--- TASK DATA Enclosed Below ---

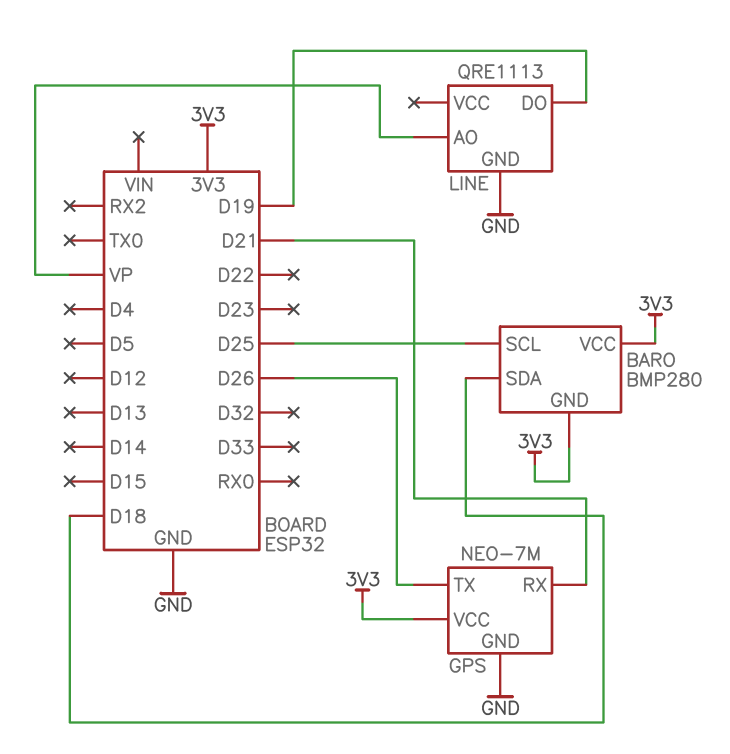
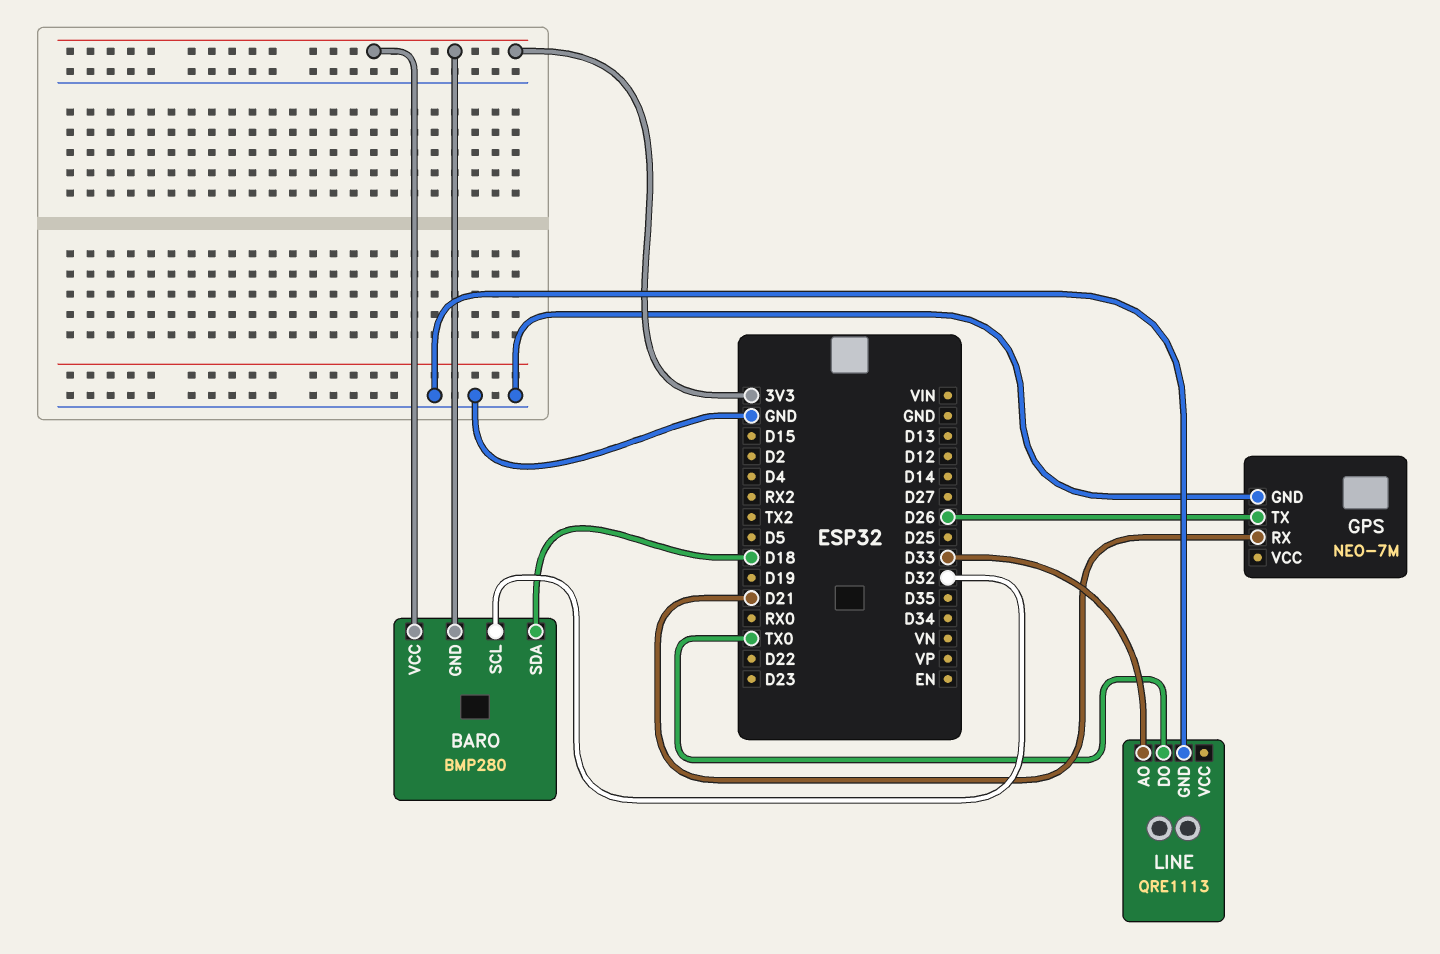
BARO pin SCL: D25 -> D32
GPS pin VCC: 3V3 -> none
LINE pin AO: VP -> D33
LINE pin DO: D19 -> TX0

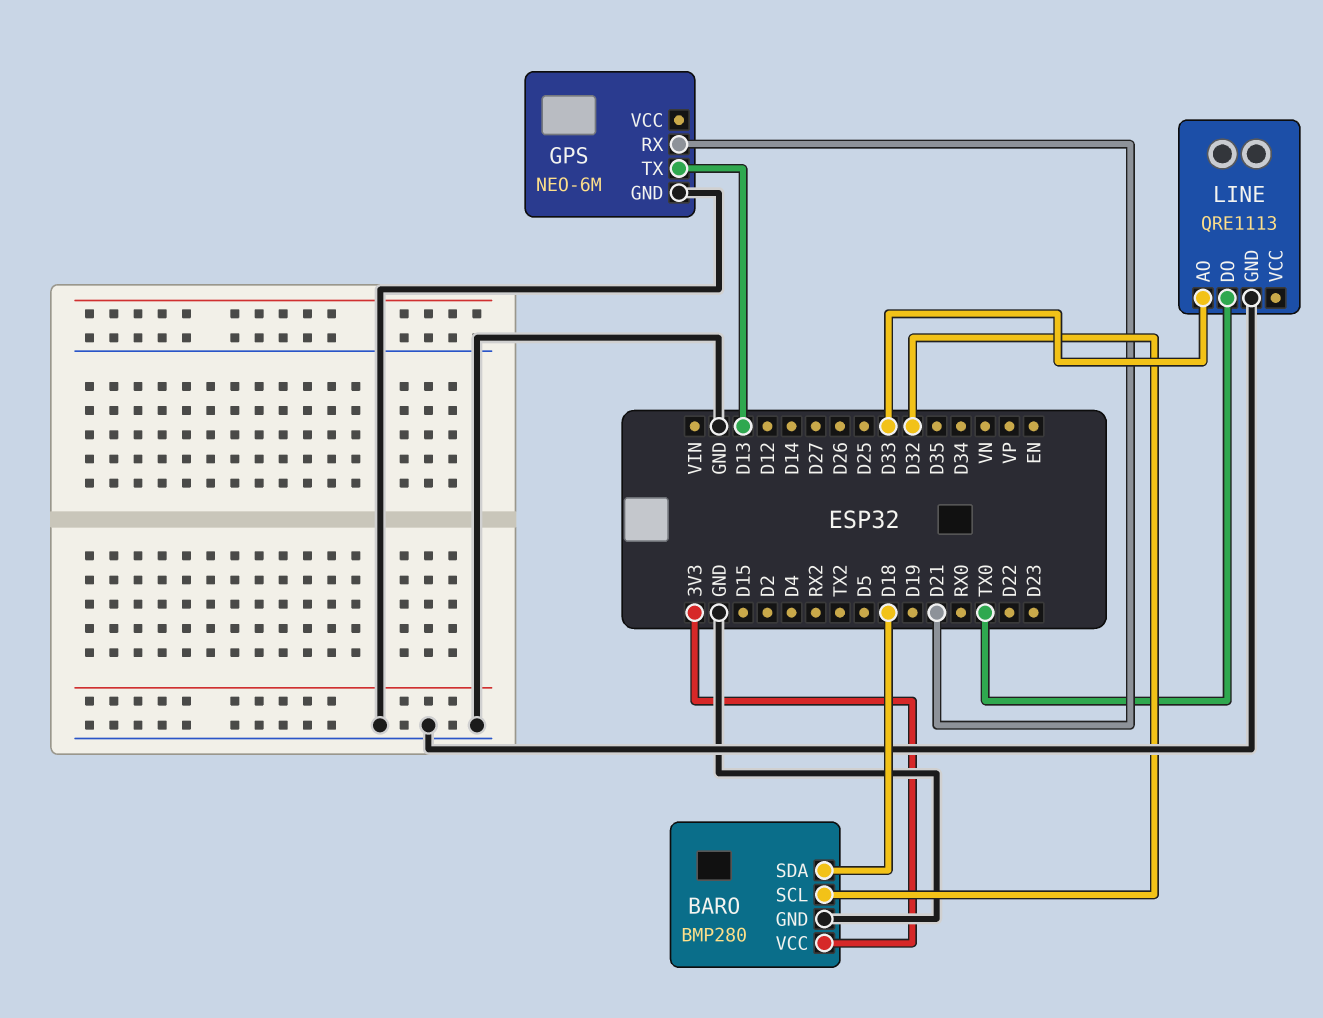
BARO pin GND: 3V3 -> GND
GPS: NEO-7M -> NEO-6M
GPS pin TX: D26 -> D13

--- End of Enclosed TASK DATA ---

◆ WHAT YOU SHOULD DO: Please restate word for word the lines above, starting with the line that holds "LINE pin DO: D19 -> TX0" and ending with the final line of the records, while leaving out pictures.

◆ RESULT OF THE EXERCISE:
LINE pin DO: D19 -> TX0

BARO pin GND: 3V3 -> GND
GPS: NEO-7M -> NEO-6M
GPS pin TX: D26 -> D13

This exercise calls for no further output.